Match the word "cone". Return each line of the data below where it appears.

═══ DATA ═══

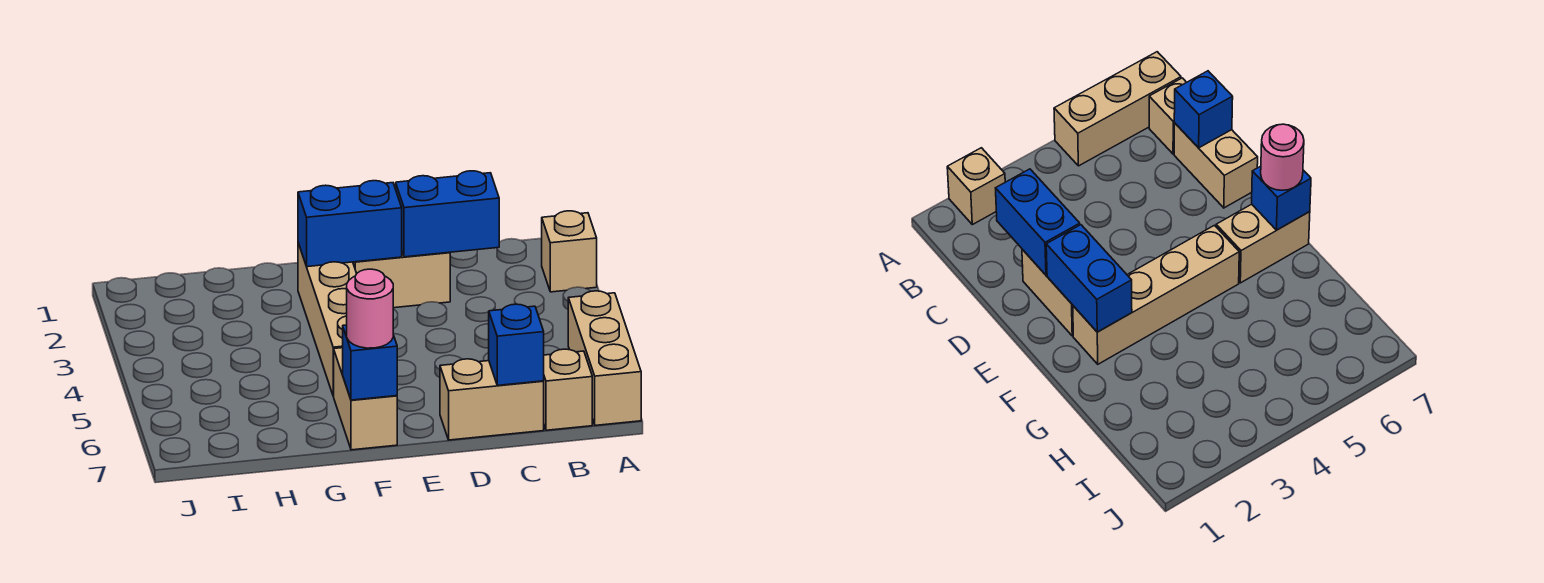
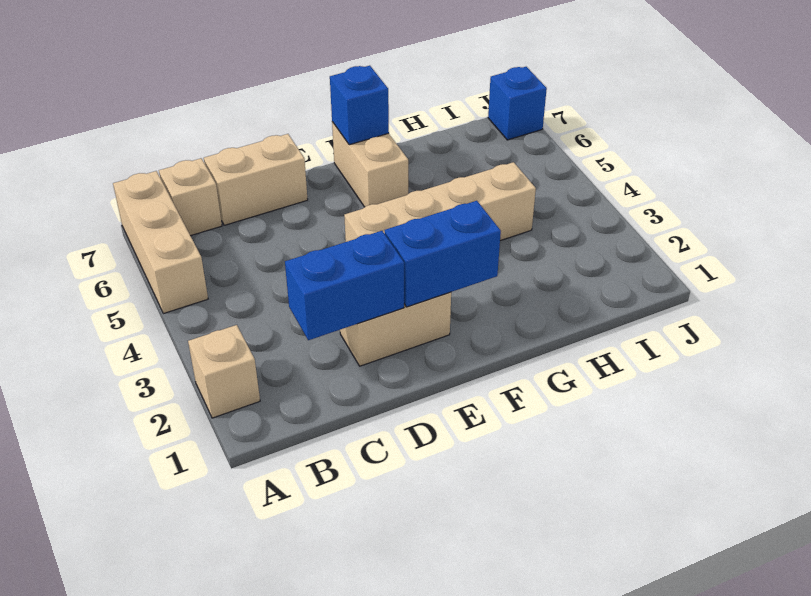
blue brick C7 level 2 -> blue brick J7 level 1
tan brick F2:F5 level 1 -> tan brick E4:H4 level 1
pink round brick F7 level 3 -> none

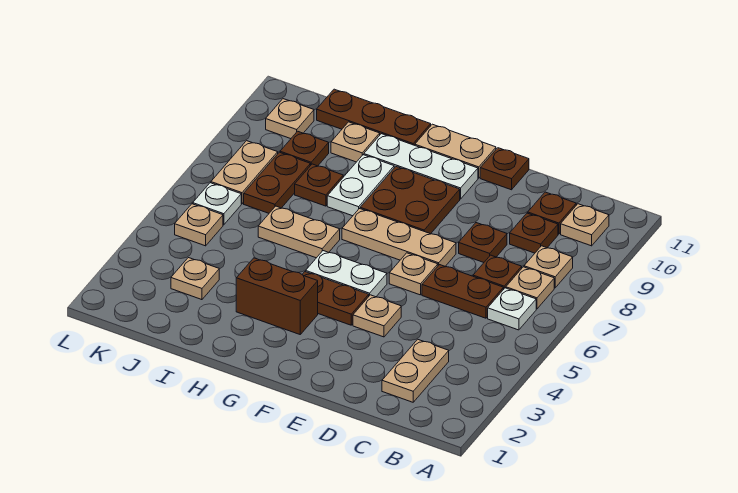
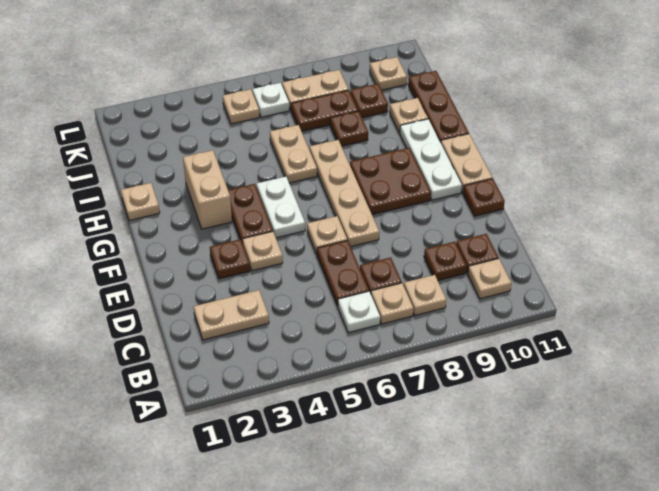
brown plate D8 level 1 -> brown plate E3 level 1
tan plate E7:G7 level 1 -> tan plate E7:H7 level 1
brown brick G3:H3 level 1 -> tan brick G3:H3 level 1
white plate H8:H9 level 1 -> none
tan plate J3 level 1 -> tan plate H1 level 1

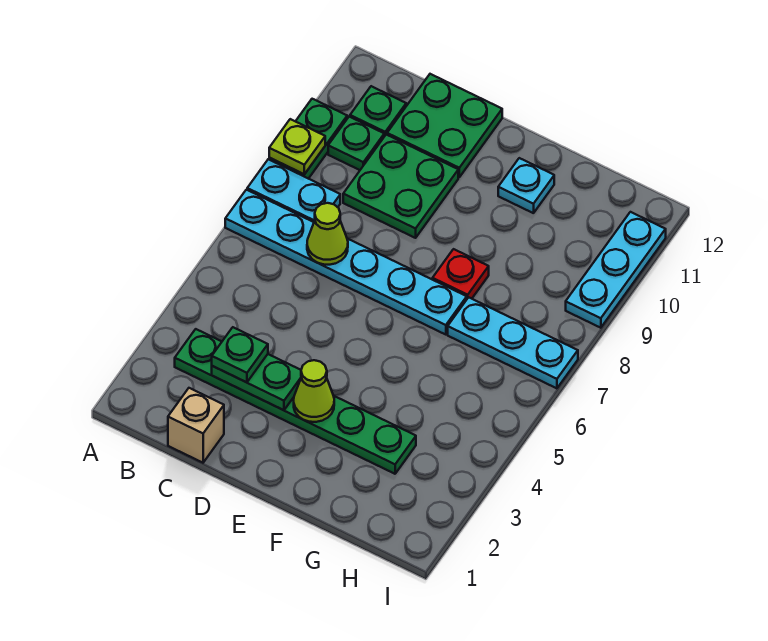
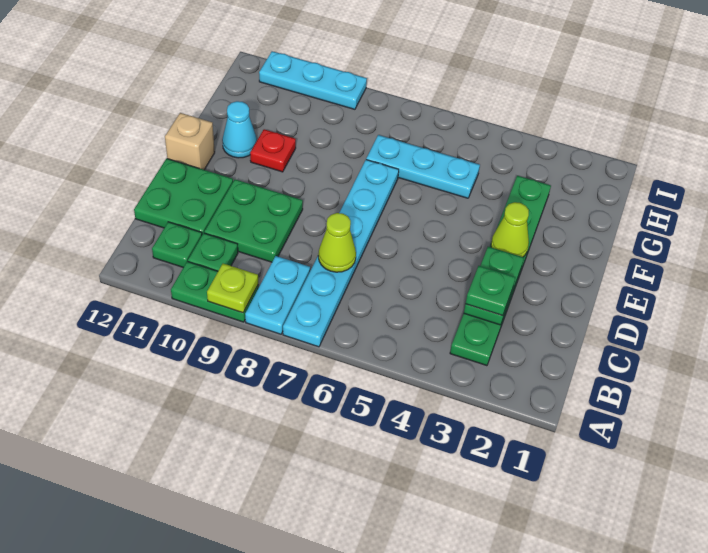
tan brick C1 level 1 -> tan brick E12 level 1
red plate F8 level 1 -> red plate F10 level 1
cyan plate F11 level 1 -> cyan cone F11 level 1
cyan plate G7:I7 level 1 -> cyan plate G5:G7 level 1

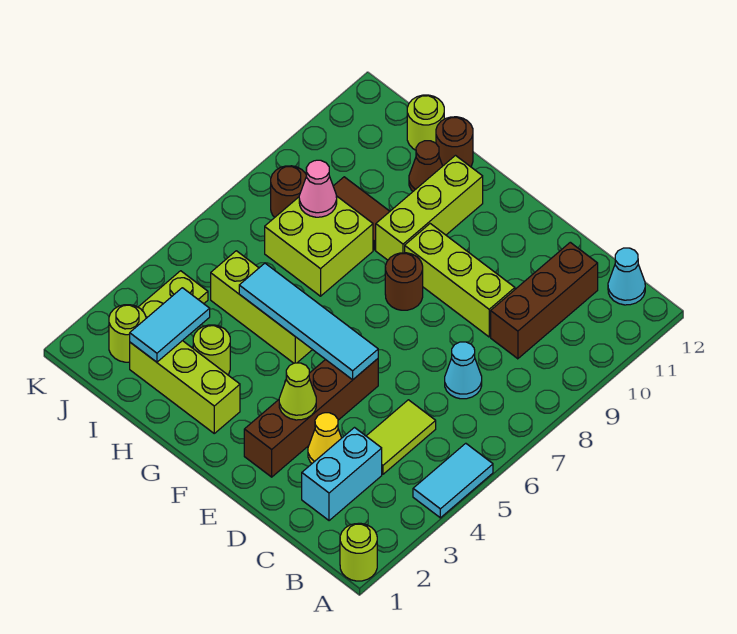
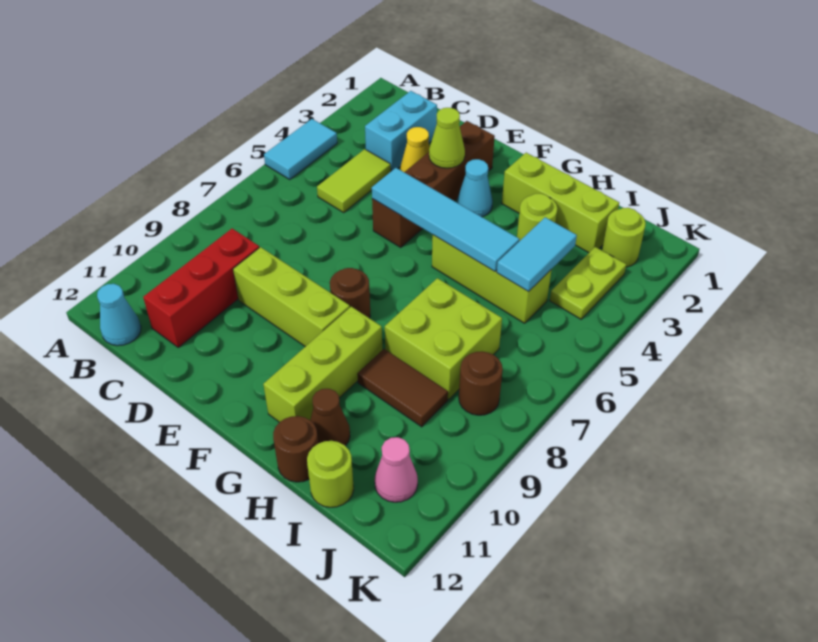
lime round brick A1 level 1 -> none
cyan cone C7 level 1 -> cyan cone F3 level 1
brown brick C9:C11 level 1 -> red brick C9:C11 level 1
cyan tile I2:I3 level 2 -> cyan tile I4:I5 level 2
pink cone I8 level 2 -> pink cone J11 level 1

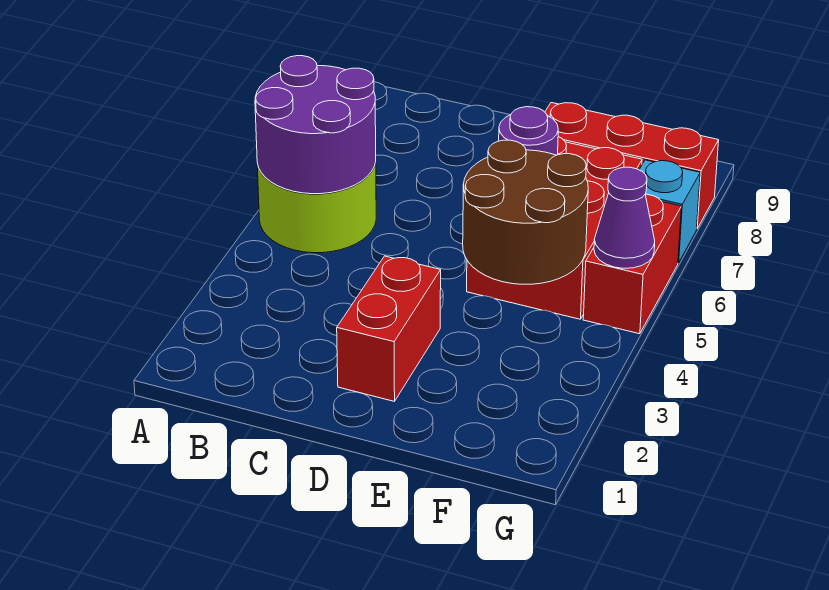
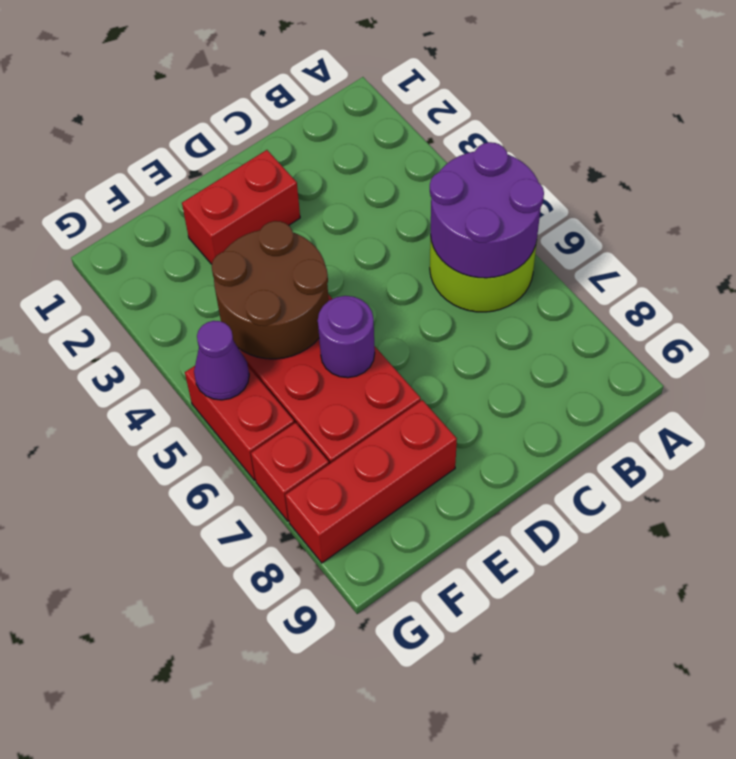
red brick D2:D3 level 1 -> red brick D2:E2 level 1
cyan brick G7 level 1 -> red brick G7 level 1

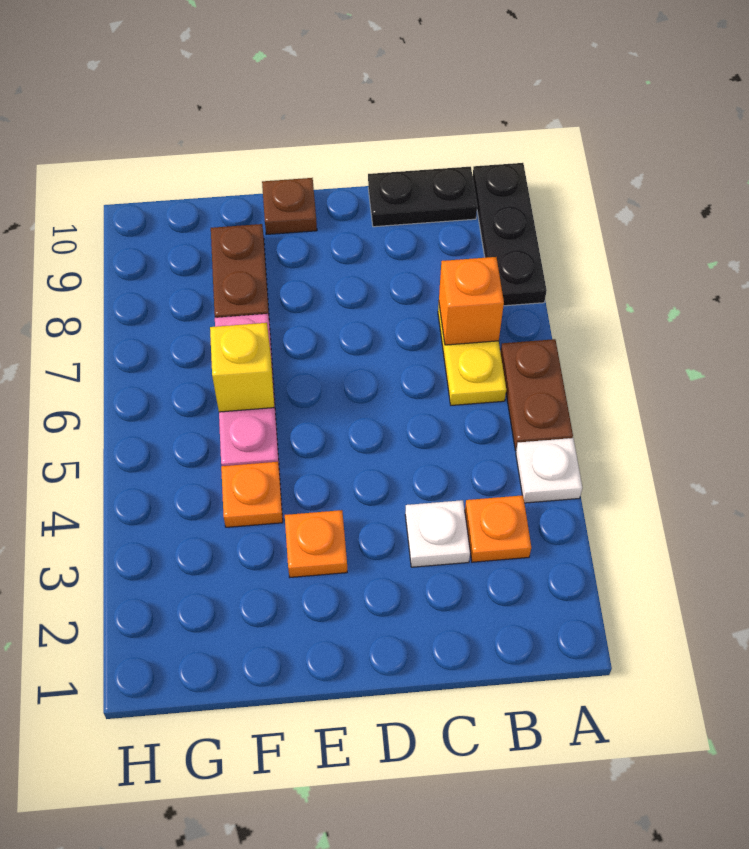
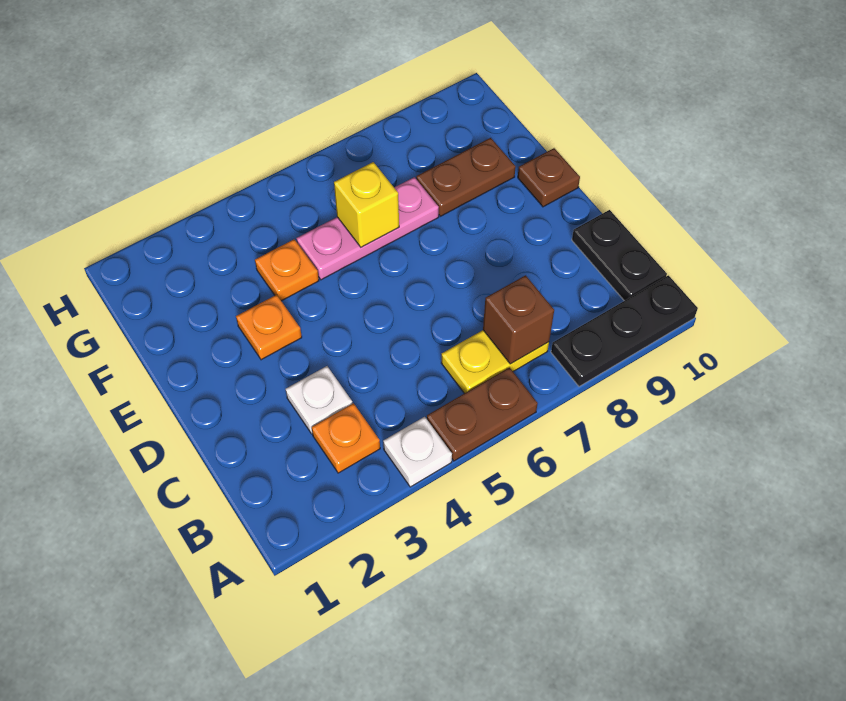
orange brick B7 level 2 -> brown brick B7 level 2

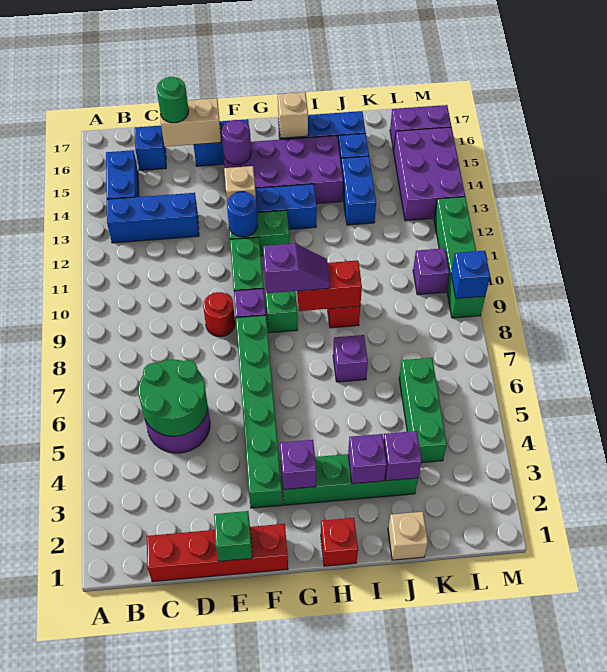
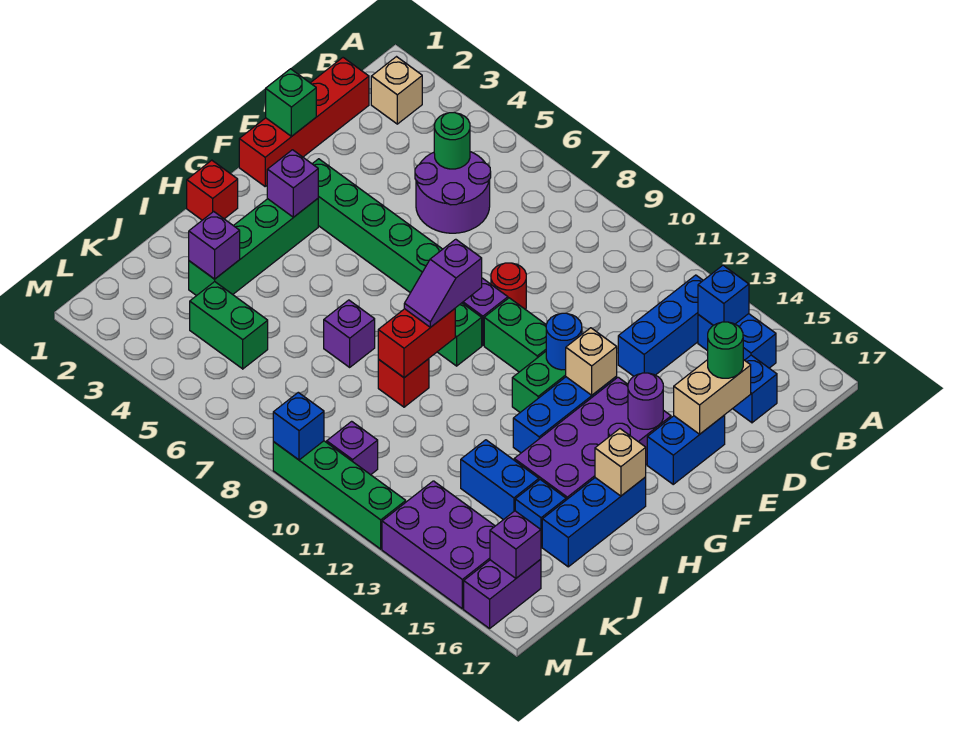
none -> blue brick B14 level 2
green round brick C5:D6 level 2 -> green round brick C5 level 2
purple brick I3 level 2 -> purple brick L16 level 2
tan brick J1 level 1 -> tan brick B2 level 1
green brick K4:K6 level 1 -> green brick K4:K5 level 1

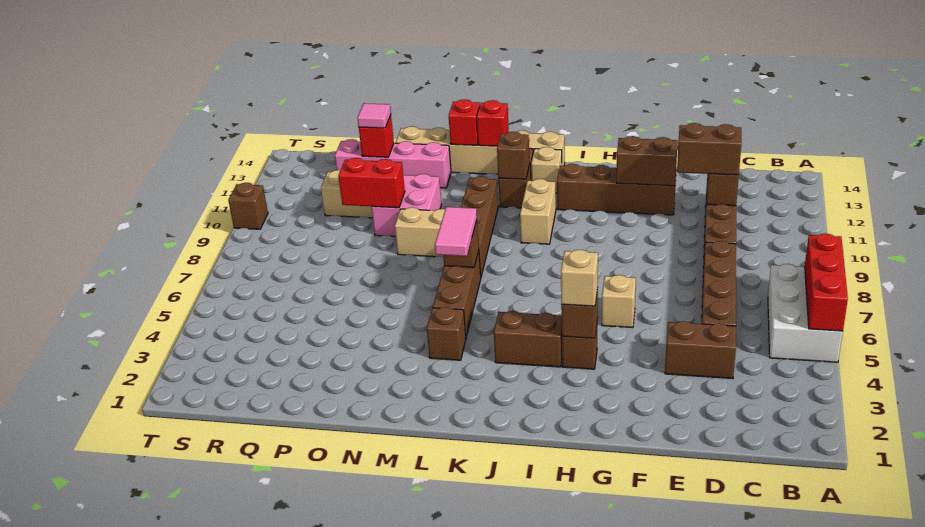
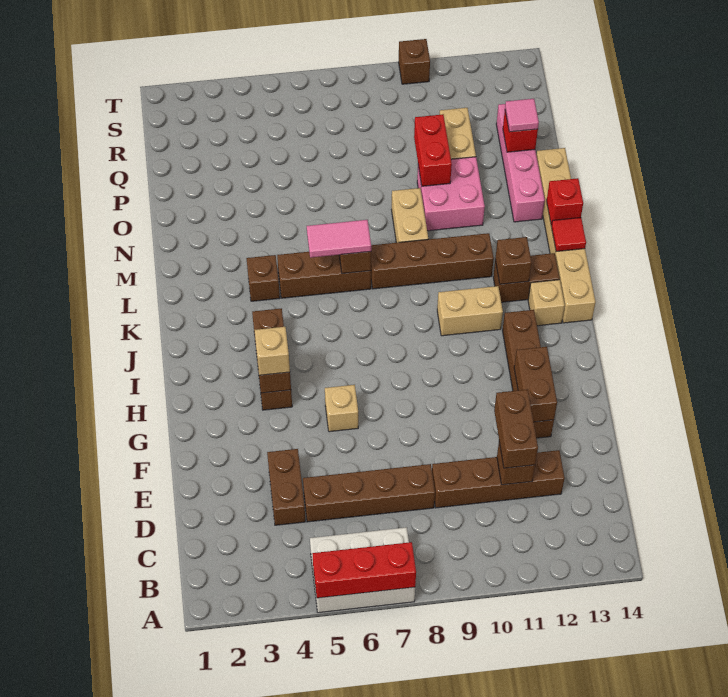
red brick L14 level 2 -> red tile L14 level 2

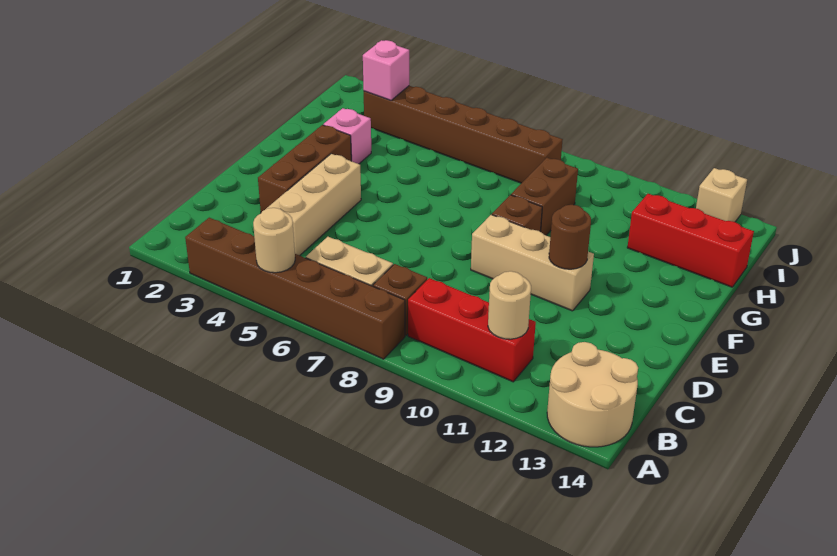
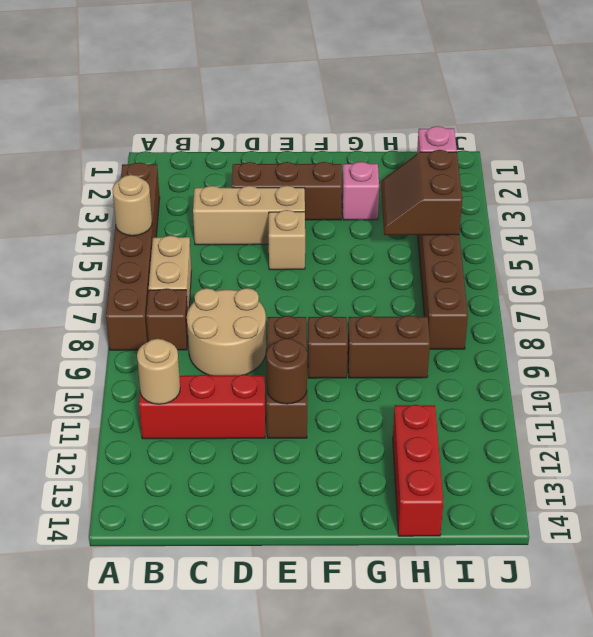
tan round brick A13:B14 level 1 -> tan round brick C8:D9 level 1
red brick B9:B11 level 1 -> red brick B11:D11 level 1
tan brick E9:E11 level 1 -> brown brick E9:E11 level 1
none -> brown slope H4:I5 level 2 top I
tan brick J13 level 1 -> tan brick E5 level 1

═══

▶ **PROBLEM SOLUTION**
cyan plate F11 level 1 -> cyan cone F11 level 1
cyan cone C7 level 1 -> cyan cone F3 level 1
pink cone I8 level 2 -> pink cone J11 level 1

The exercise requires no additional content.